Assignment - Leave the images out, and copy each of the records below exactly.

[Object state change records]
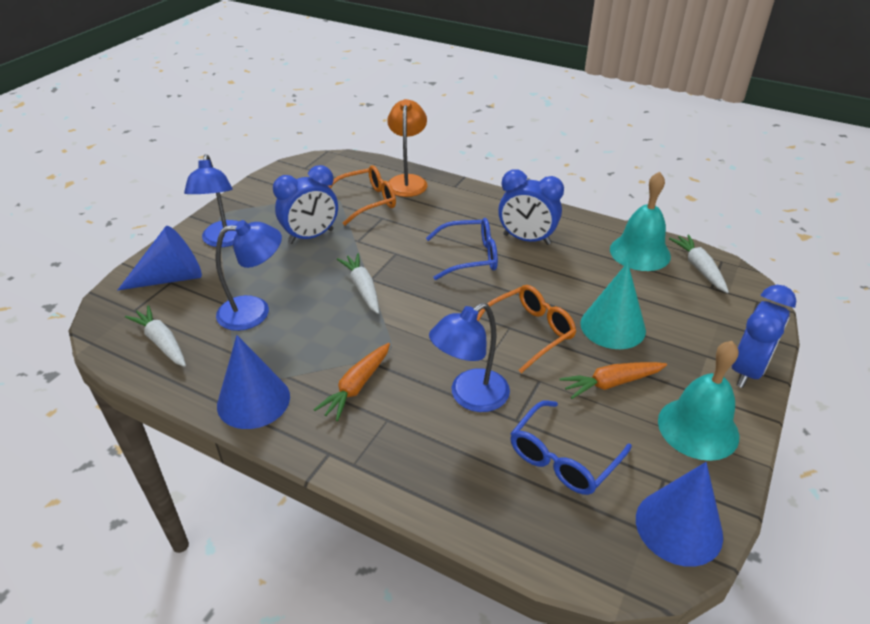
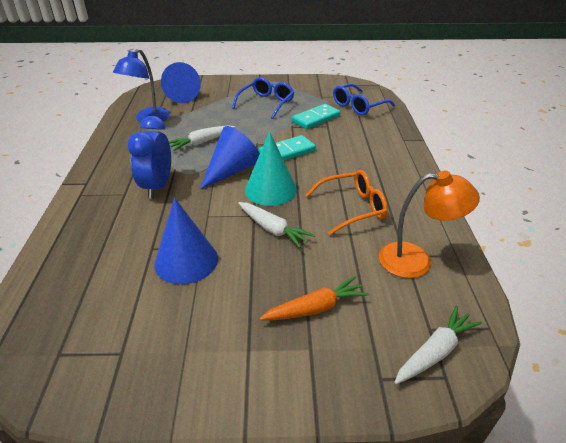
blue clock: 3 -> 1
blue lamp: 3 -> 1
orange carrot: 2 -> 1
orange glasses: 2 -> 1
turquoise bell: 2 -> 0
turquoise domino: 0 -> 2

Answer space -
blue clock: 3 -> 1
blue lamp: 3 -> 1
orange carrot: 2 -> 1
orange glasses: 2 -> 1
turquoise bell: 2 -> 0
turquoise domino: 0 -> 2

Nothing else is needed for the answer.